━━━ RECORDS PROVIDED

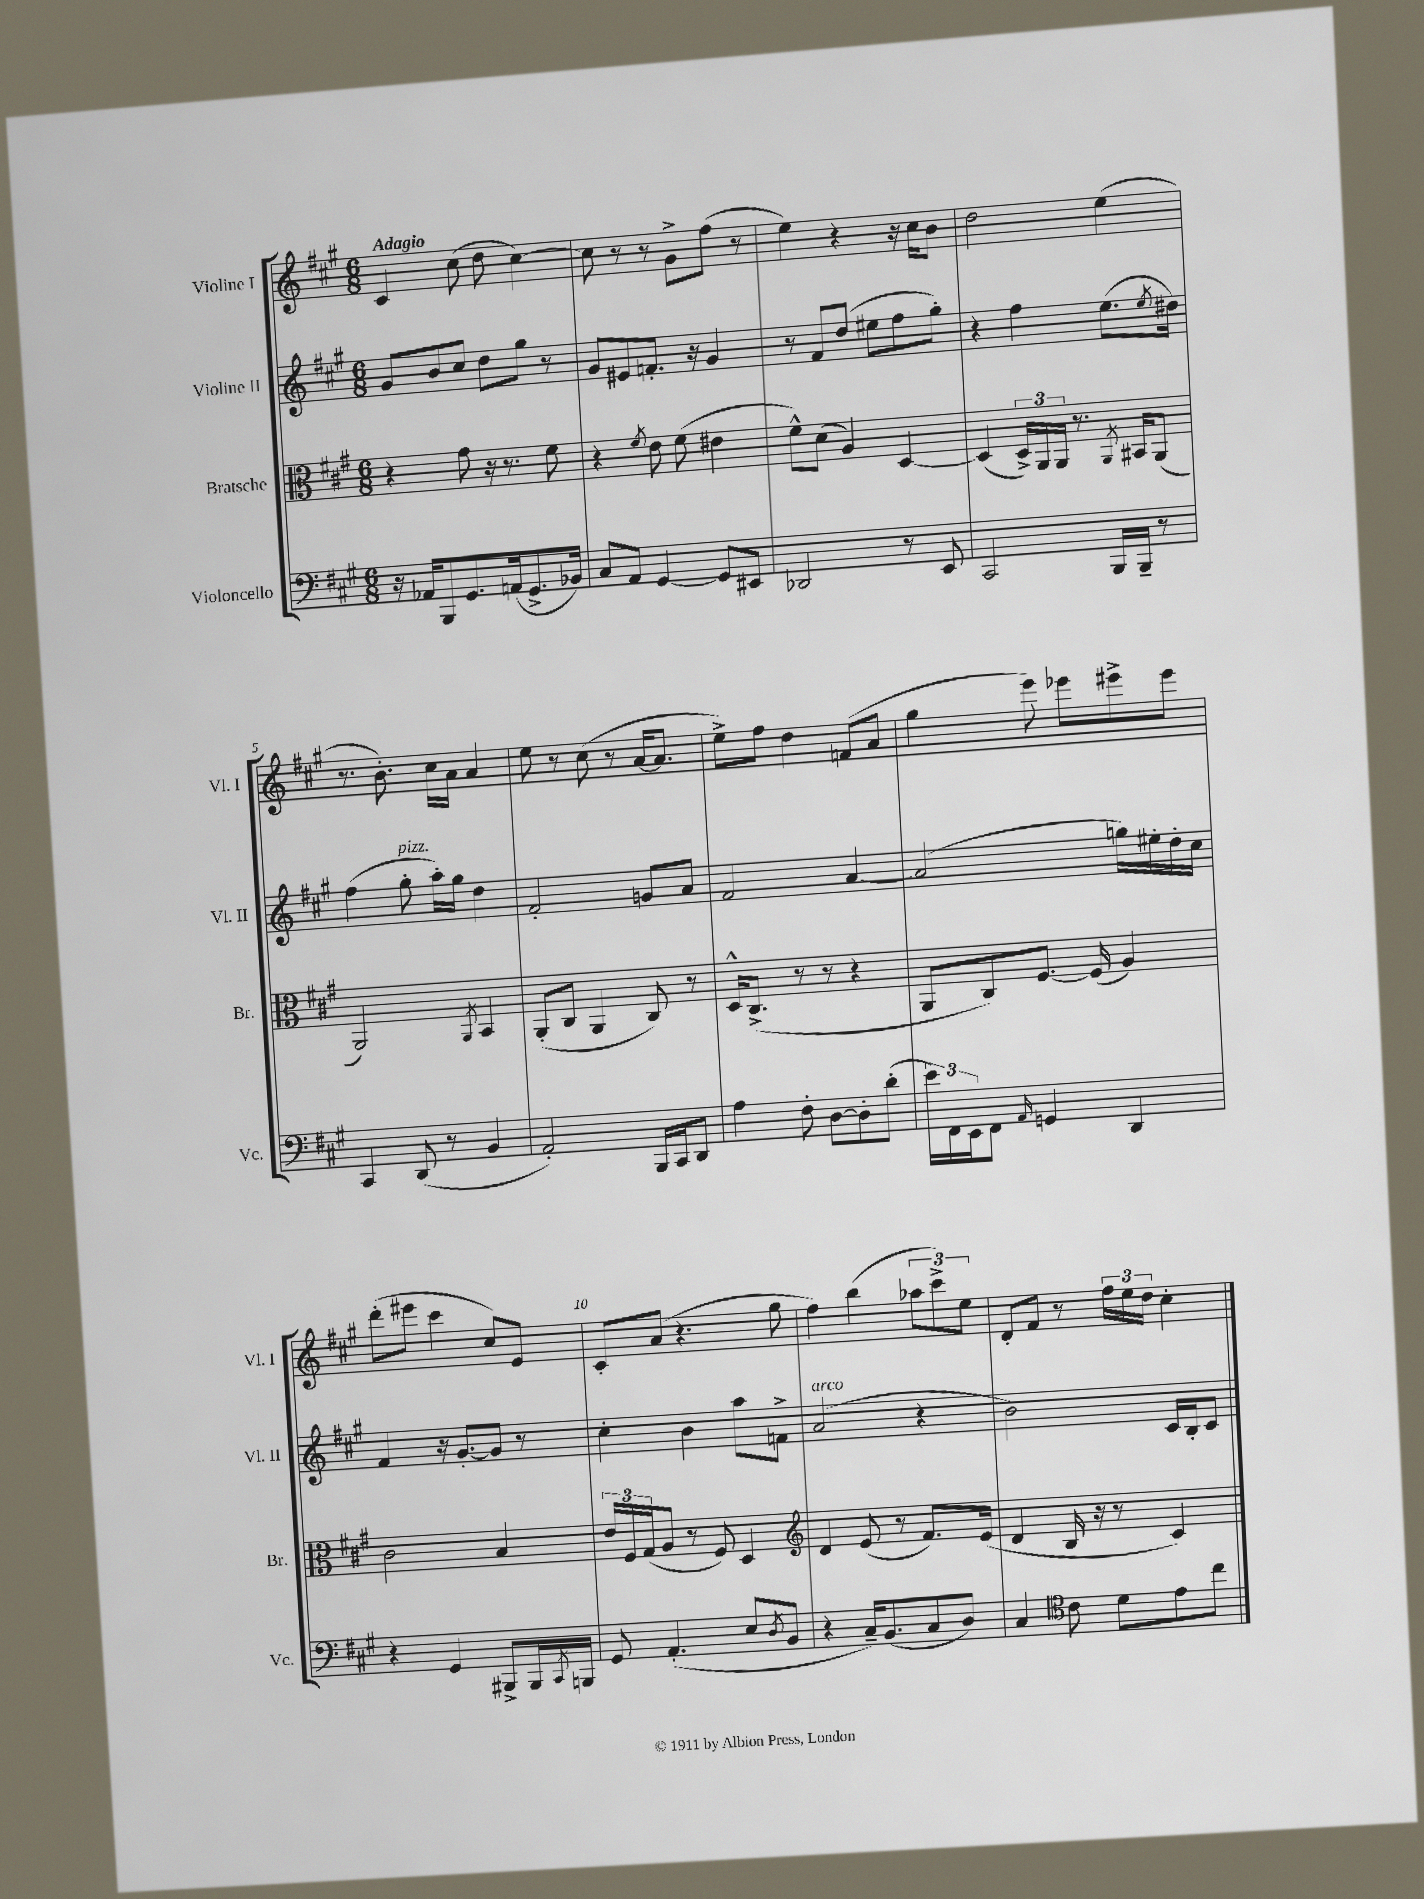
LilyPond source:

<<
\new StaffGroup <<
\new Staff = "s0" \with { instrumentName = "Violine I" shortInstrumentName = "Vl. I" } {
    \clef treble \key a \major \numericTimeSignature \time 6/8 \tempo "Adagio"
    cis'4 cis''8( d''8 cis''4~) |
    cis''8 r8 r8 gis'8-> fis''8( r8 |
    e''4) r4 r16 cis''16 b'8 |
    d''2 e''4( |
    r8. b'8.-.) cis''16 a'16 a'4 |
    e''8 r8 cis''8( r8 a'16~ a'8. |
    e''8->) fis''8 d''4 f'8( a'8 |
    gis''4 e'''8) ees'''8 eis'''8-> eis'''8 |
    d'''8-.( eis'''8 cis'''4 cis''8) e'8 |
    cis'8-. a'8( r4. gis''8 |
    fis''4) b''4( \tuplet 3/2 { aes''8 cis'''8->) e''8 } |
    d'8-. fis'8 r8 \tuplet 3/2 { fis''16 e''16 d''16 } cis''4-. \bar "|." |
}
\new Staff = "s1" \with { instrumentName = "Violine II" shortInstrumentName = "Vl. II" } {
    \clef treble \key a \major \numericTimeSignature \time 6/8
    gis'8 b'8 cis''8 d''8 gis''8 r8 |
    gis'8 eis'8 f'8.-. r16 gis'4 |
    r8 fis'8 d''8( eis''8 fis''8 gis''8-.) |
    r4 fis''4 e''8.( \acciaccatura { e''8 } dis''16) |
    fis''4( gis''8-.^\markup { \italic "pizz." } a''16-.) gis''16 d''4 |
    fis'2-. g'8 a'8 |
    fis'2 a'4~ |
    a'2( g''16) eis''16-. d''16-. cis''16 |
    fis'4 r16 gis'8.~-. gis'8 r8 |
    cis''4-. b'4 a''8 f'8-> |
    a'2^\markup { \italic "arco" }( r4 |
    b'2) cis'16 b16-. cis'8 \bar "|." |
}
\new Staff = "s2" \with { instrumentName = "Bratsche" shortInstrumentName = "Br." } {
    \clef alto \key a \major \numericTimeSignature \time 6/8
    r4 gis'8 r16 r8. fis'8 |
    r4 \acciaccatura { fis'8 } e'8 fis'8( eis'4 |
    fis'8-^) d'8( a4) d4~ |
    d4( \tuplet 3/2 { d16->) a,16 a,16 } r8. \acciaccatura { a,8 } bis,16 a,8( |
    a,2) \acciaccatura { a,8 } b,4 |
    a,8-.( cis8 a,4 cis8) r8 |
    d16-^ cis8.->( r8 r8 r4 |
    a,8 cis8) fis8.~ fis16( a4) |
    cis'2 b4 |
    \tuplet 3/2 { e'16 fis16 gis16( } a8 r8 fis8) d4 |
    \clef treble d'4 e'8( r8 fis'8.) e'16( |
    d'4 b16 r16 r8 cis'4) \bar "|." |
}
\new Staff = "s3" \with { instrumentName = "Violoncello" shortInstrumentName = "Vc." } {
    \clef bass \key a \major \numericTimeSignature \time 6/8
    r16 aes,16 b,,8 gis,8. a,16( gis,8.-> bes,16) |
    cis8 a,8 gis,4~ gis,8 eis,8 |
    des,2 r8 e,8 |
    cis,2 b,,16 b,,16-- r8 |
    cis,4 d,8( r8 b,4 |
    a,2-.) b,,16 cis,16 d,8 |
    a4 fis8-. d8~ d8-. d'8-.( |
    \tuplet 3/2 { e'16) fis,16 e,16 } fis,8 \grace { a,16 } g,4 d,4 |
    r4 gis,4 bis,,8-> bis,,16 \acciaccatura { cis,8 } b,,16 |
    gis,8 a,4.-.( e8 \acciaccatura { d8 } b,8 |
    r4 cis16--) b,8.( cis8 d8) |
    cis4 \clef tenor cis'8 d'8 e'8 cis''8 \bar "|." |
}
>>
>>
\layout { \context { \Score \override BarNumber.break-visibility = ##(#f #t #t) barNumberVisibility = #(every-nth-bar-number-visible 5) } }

━━━━━━

» GIVEN PROBLEM: Count how many lines of the items above contain the string "time", and reply with the number alone.

» SOLUTION TO THIS EXERCISE: 4